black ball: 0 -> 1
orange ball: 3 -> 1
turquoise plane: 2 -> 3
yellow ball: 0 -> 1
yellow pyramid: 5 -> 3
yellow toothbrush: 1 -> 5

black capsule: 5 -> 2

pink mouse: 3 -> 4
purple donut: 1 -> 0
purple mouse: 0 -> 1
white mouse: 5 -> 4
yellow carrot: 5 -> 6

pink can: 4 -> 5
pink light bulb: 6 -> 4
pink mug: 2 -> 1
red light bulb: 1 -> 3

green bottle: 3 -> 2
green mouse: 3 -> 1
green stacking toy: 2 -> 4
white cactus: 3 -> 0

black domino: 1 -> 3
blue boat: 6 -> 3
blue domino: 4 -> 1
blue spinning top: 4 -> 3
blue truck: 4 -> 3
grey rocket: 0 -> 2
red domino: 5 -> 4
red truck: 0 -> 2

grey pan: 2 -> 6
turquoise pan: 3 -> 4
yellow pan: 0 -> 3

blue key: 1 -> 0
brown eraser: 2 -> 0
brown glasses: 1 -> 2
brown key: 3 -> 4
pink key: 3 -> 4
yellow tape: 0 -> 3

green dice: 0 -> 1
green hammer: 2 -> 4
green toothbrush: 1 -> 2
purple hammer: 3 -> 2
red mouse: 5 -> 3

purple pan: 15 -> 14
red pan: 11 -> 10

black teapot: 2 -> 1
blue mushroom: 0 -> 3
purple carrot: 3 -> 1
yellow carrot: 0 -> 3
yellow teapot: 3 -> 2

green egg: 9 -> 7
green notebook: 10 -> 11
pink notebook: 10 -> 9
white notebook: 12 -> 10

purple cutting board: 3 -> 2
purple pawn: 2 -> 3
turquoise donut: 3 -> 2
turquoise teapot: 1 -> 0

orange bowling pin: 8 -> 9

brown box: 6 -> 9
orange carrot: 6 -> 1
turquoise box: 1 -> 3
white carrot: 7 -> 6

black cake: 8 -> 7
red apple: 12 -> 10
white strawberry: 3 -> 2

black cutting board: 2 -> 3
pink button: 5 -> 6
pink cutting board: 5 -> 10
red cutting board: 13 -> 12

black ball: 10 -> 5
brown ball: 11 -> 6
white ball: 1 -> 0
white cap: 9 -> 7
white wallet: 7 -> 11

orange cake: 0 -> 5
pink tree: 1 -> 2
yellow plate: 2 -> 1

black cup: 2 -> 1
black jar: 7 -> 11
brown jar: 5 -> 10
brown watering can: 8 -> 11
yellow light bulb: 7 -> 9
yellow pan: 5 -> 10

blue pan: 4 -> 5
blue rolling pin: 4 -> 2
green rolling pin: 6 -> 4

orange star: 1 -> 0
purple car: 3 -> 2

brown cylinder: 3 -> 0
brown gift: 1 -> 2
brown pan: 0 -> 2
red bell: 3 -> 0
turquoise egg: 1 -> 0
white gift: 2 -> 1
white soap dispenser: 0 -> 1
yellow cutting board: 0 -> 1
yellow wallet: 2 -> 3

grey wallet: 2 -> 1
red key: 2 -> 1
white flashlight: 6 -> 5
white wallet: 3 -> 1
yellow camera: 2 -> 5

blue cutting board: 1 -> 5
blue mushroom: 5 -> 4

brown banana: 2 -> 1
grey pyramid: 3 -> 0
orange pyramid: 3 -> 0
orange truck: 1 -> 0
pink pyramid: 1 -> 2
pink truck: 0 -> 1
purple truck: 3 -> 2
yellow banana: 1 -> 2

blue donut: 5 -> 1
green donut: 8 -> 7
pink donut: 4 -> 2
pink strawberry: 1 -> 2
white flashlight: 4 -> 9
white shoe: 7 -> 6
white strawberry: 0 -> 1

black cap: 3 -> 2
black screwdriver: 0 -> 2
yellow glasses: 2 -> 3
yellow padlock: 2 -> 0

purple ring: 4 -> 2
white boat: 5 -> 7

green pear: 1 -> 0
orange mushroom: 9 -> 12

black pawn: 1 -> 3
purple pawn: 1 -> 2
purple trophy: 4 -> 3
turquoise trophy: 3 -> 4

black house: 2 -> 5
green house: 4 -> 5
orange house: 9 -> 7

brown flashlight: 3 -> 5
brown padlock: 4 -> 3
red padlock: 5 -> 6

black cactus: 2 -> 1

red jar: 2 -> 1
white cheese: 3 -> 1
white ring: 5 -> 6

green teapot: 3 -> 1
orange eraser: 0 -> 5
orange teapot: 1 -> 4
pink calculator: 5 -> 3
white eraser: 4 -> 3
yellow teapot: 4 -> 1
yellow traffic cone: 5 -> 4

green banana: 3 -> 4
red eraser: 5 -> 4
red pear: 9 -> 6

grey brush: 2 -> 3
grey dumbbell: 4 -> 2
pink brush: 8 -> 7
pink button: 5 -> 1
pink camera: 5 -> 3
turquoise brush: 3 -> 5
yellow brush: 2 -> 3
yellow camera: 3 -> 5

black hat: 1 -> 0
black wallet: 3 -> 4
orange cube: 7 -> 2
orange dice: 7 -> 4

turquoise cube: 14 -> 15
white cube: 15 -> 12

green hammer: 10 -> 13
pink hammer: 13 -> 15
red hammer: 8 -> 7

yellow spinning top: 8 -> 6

• • •

Reproduce only this range: the first line of the data above through the line with "brown box: 6 -> 9", both included, exactly as written.

Expected answer ->
black ball: 0 -> 1
orange ball: 3 -> 1
turquoise plane: 2 -> 3
yellow ball: 0 -> 1
yellow pyramid: 5 -> 3
yellow toothbrush: 1 -> 5

black capsule: 5 -> 2

pink mouse: 3 -> 4
purple donut: 1 -> 0
purple mouse: 0 -> 1
white mouse: 5 -> 4
yellow carrot: 5 -> 6

pink can: 4 -> 5
pink light bulb: 6 -> 4
pink mug: 2 -> 1
red light bulb: 1 -> 3

green bottle: 3 -> 2
green mouse: 3 -> 1
green stacking toy: 2 -> 4
white cactus: 3 -> 0

black domino: 1 -> 3
blue boat: 6 -> 3
blue domino: 4 -> 1
blue spinning top: 4 -> 3
blue truck: 4 -> 3
grey rocket: 0 -> 2
red domino: 5 -> 4
red truck: 0 -> 2

grey pan: 2 -> 6
turquoise pan: 3 -> 4
yellow pan: 0 -> 3

blue key: 1 -> 0
brown eraser: 2 -> 0
brown glasses: 1 -> 2
brown key: 3 -> 4
pink key: 3 -> 4
yellow tape: 0 -> 3

green dice: 0 -> 1
green hammer: 2 -> 4
green toothbrush: 1 -> 2
purple hammer: 3 -> 2
red mouse: 5 -> 3

purple pan: 15 -> 14
red pan: 11 -> 10

black teapot: 2 -> 1
blue mushroom: 0 -> 3
purple carrot: 3 -> 1
yellow carrot: 0 -> 3
yellow teapot: 3 -> 2

green egg: 9 -> 7
green notebook: 10 -> 11
pink notebook: 10 -> 9
white notebook: 12 -> 10

purple cutting board: 3 -> 2
purple pawn: 2 -> 3
turquoise donut: 3 -> 2
turquoise teapot: 1 -> 0

orange bowling pin: 8 -> 9

brown box: 6 -> 9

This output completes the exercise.